### RECORD EXTRACTS
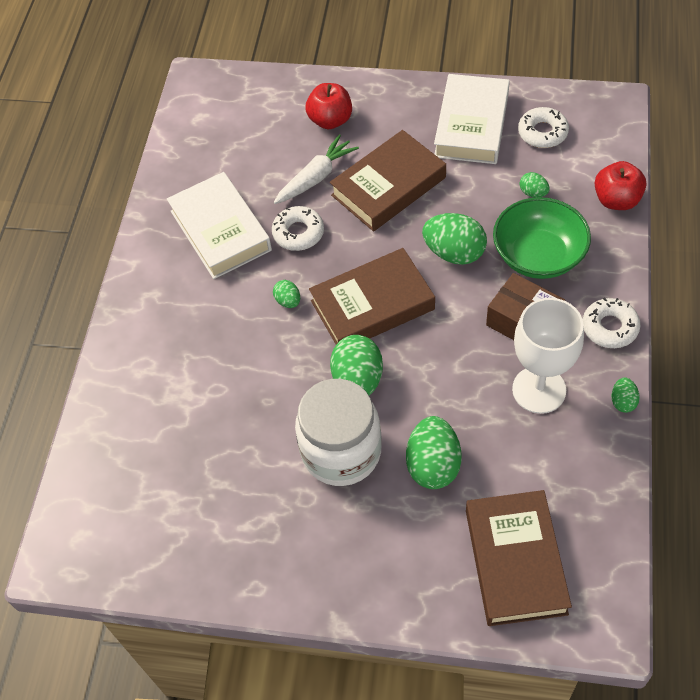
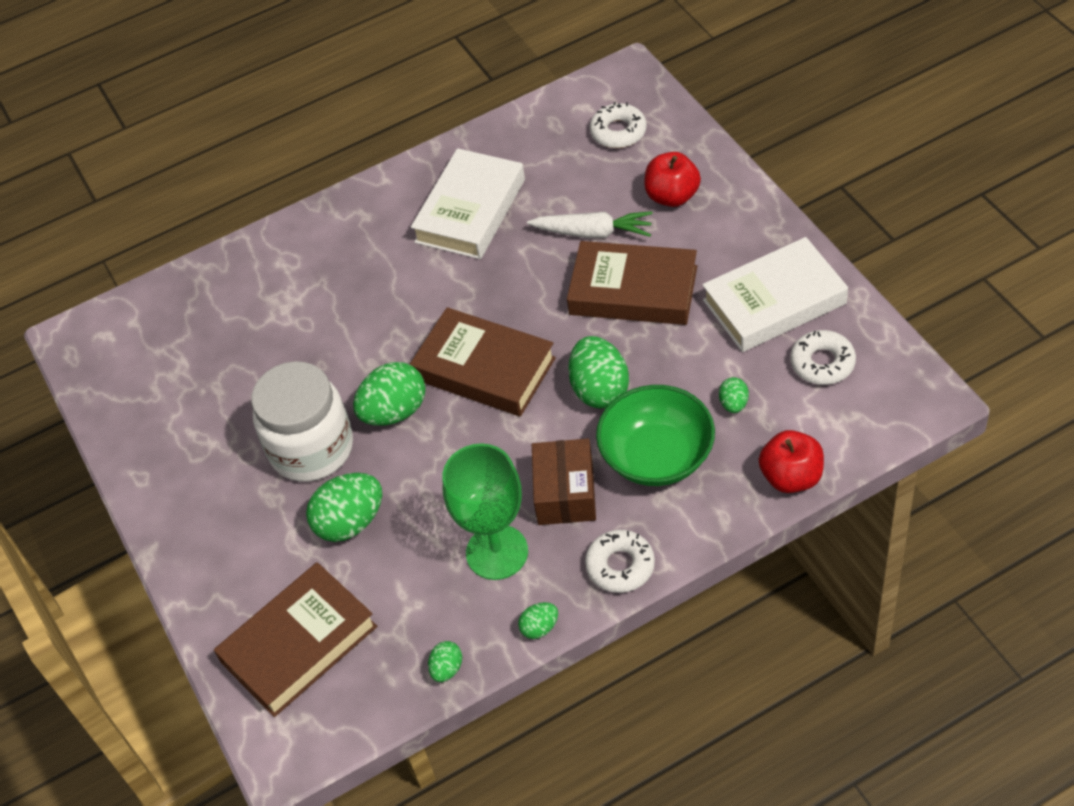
camera: 55 degrees right, 5 degrees down
(288, 301) = (436, 308): green egg -> green egg (447, 669)
(298, 233) = (517, 264): white donut -> white donut (618, 132)
(539, 390) = (497, 552): white goblet -> green goblet

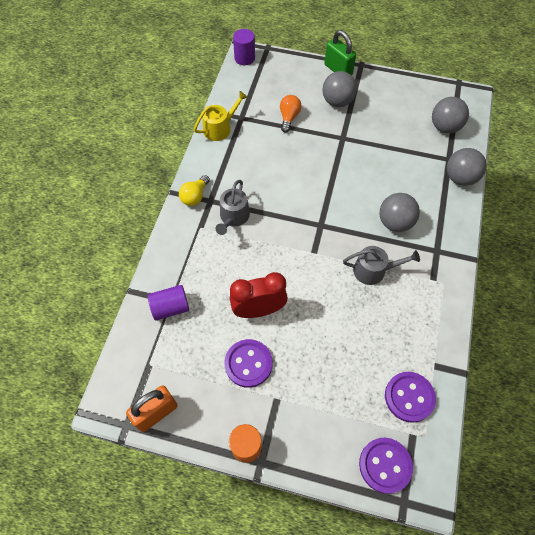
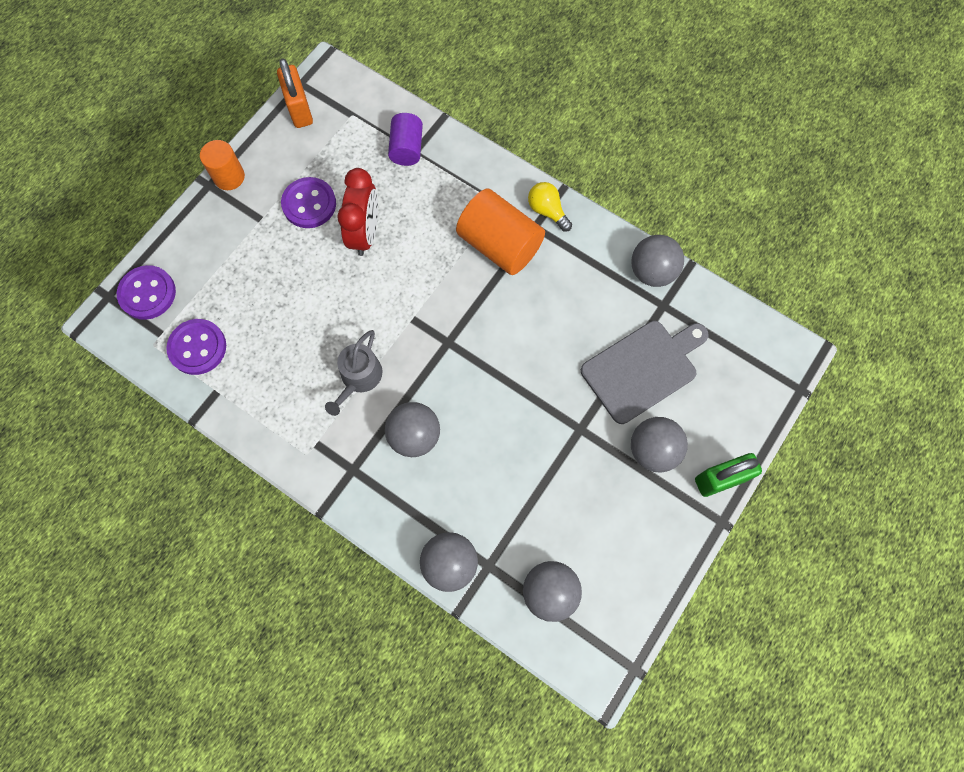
camera: 110 degrees right, 10 degrees up
(220, 128) = (652, 271): yellow watering can -> grey ball
(233, 217) = (499, 245): grey watering can -> orange cylinder
(244, 58) = (785, 347): purple cylinder -> none
(289, 117) = (642, 368): orange light bulb -> grey cutting board

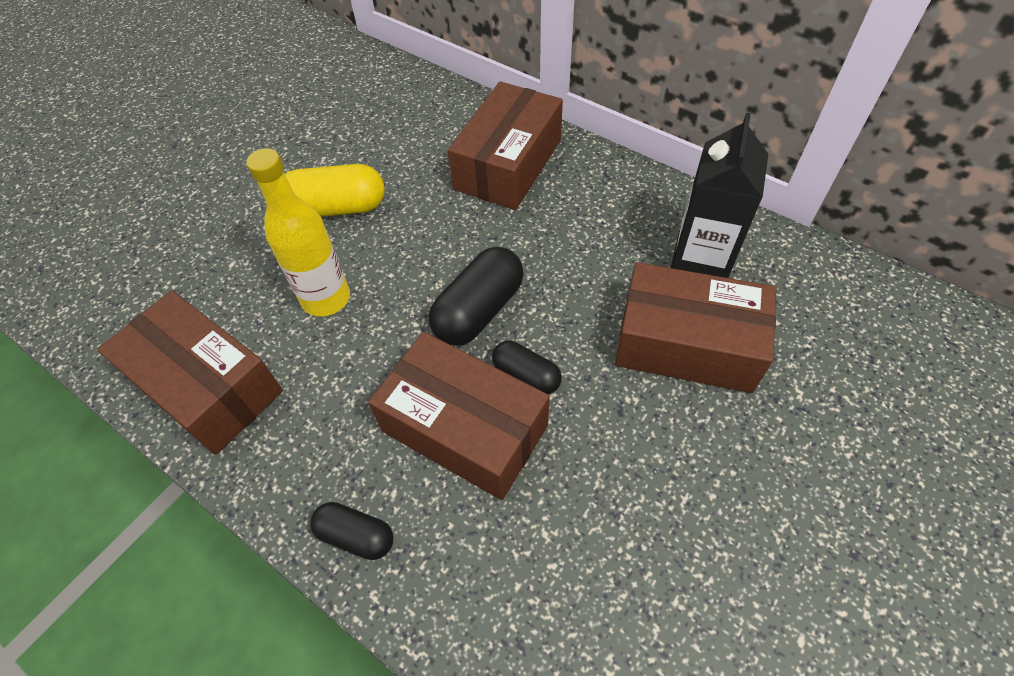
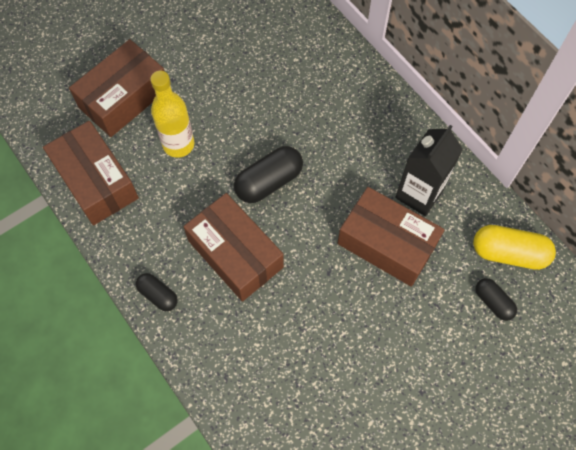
camera: 15 degrees right, 10 degrees up
(336, 208) = (202, 79): yellow capsule -> yellow capsule (508, 253)
(508, 164) = (326, 78): brown box -> brown box (124, 98)
(526, 375) = (282, 233): black capsule -> black capsule (493, 302)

### ABOUT THIS TASK
Write the records out in full, word for word; leave every picture behind.

### RESULT
camera: 55 degrees right, 5 degrees down
(288, 301) = (436, 308): green egg -> green egg (447, 669)
(298, 233) = (517, 264): white donut -> white donut (618, 132)
(539, 390) = (497, 552): white goblet -> green goblet

camera: 110 degrees right, 10 degrees up
(220, 128) = (652, 271): yellow watering can -> grey ball
(233, 217) = (499, 245): grey watering can -> orange cylinder
(244, 58) = (785, 347): purple cylinder -> none
(289, 117) = (642, 368): orange light bulb -> grey cutting board

camera: 15 degrees right, 10 degrees up
(336, 208) = (202, 79): yellow capsule -> yellow capsule (508, 253)
(508, 164) = (326, 78): brown box -> brown box (124, 98)
(526, 375) = (282, 233): black capsule -> black capsule (493, 302)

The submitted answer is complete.